§ Instructions to follow: Rewrite all of the data below, replacing each occurrence of "dial" with "face" and leaving everything else unchanged.
##########
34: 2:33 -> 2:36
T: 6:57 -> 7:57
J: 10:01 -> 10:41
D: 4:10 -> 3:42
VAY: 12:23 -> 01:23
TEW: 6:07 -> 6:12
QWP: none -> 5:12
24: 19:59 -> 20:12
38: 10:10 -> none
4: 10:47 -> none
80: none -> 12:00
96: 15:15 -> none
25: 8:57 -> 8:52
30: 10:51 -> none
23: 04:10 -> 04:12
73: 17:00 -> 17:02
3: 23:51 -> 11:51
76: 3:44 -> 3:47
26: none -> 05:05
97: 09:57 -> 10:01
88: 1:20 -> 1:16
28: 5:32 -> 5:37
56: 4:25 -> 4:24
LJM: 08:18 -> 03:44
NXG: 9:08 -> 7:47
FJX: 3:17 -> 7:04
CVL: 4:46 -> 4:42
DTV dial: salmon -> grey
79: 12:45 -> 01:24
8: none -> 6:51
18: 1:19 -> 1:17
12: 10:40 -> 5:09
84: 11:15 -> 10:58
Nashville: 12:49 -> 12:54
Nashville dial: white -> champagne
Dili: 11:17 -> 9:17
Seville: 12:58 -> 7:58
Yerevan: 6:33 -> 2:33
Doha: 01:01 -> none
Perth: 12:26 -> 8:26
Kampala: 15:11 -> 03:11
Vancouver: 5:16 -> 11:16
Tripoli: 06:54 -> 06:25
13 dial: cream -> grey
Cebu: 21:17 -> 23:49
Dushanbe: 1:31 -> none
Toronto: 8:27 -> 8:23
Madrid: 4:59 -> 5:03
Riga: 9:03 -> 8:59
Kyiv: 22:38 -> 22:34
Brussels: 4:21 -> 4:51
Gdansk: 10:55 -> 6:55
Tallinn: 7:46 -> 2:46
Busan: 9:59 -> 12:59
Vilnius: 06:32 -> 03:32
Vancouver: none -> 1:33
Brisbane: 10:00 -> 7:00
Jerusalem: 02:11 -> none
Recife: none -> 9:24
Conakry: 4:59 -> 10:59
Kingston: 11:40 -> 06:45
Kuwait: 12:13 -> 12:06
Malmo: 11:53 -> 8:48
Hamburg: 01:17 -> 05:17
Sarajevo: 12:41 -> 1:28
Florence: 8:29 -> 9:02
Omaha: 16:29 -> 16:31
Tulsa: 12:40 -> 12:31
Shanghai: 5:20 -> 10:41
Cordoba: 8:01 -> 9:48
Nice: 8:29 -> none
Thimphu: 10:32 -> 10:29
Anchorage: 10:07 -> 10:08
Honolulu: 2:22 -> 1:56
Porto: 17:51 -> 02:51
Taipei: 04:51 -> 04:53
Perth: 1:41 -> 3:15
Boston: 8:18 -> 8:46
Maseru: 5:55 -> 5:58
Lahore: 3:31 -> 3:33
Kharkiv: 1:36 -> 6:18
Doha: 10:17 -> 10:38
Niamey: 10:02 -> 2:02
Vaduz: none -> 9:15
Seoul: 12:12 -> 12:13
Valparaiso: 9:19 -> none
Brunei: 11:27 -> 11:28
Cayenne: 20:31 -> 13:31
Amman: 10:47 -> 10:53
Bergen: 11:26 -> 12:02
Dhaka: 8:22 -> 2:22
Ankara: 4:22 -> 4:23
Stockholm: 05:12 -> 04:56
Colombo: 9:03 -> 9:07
##########
§ Answer in full:
34: 2:33 -> 2:36
T: 6:57 -> 7:57
J: 10:01 -> 10:41
D: 4:10 -> 3:42
VAY: 12:23 -> 01:23
TEW: 6:07 -> 6:12
QWP: none -> 5:12
24: 19:59 -> 20:12
38: 10:10 -> none
4: 10:47 -> none
80: none -> 12:00
96: 15:15 -> none
25: 8:57 -> 8:52
30: 10:51 -> none
23: 04:10 -> 04:12
73: 17:00 -> 17:02
3: 23:51 -> 11:51
76: 3:44 -> 3:47
26: none -> 05:05
97: 09:57 -> 10:01
88: 1:20 -> 1:16
28: 5:32 -> 5:37
56: 4:25 -> 4:24
LJM: 08:18 -> 03:44
NXG: 9:08 -> 7:47
FJX: 3:17 -> 7:04
CVL: 4:46 -> 4:42
DTV face: salmon -> grey
79: 12:45 -> 01:24
8: none -> 6:51
18: 1:19 -> 1:17
12: 10:40 -> 5:09
84: 11:15 -> 10:58
Nashville: 12:49 -> 12:54
Nashville face: white -> champagne
Dili: 11:17 -> 9:17
Seville: 12:58 -> 7:58
Yerevan: 6:33 -> 2:33
Doha: 01:01 -> none
Perth: 12:26 -> 8:26
Kampala: 15:11 -> 03:11
Vancouver: 5:16 -> 11:16
Tripoli: 06:54 -> 06:25
13 face: cream -> grey
Cebu: 21:17 -> 23:49
Dushanbe: 1:31 -> none
Toronto: 8:27 -> 8:23
Madrid: 4:59 -> 5:03
Riga: 9:03 -> 8:59
Kyiv: 22:38 -> 22:34
Brussels: 4:21 -> 4:51
Gdansk: 10:55 -> 6:55
Tallinn: 7:46 -> 2:46
Busan: 9:59 -> 12:59
Vilnius: 06:32 -> 03:32
Vancouver: none -> 1:33
Brisbane: 10:00 -> 7:00
Jerusalem: 02:11 -> none
Recife: none -> 9:24
Conakry: 4:59 -> 10:59
Kingston: 11:40 -> 06:45
Kuwait: 12:13 -> 12:06
Malmo: 11:53 -> 8:48
Hamburg: 01:17 -> 05:17
Sarajevo: 12:41 -> 1:28
Florence: 8:29 -> 9:02
Omaha: 16:29 -> 16:31
Tulsa: 12:40 -> 12:31
Shanghai: 5:20 -> 10:41
Cordoba: 8:01 -> 9:48
Nice: 8:29 -> none
Thimphu: 10:32 -> 10:29
Anchorage: 10:07 -> 10:08
Honolulu: 2:22 -> 1:56
Porto: 17:51 -> 02:51
Taipei: 04:51 -> 04:53
Perth: 1:41 -> 3:15
Boston: 8:18 -> 8:46
Maseru: 5:55 -> 5:58
Lahore: 3:31 -> 3:33
Kharkiv: 1:36 -> 6:18
Doha: 10:17 -> 10:38
Niamey: 10:02 -> 2:02
Vaduz: none -> 9:15
Seoul: 12:12 -> 12:13
Valparaiso: 9:19 -> none
Brunei: 11:27 -> 11:28
Cayenne: 20:31 -> 13:31
Amman: 10:47 -> 10:53
Bergen: 11:26 -> 12:02
Dhaka: 8:22 -> 2:22
Ankara: 4:22 -> 4:23
Stockholm: 05:12 -> 04:56
Colombo: 9:03 -> 9:07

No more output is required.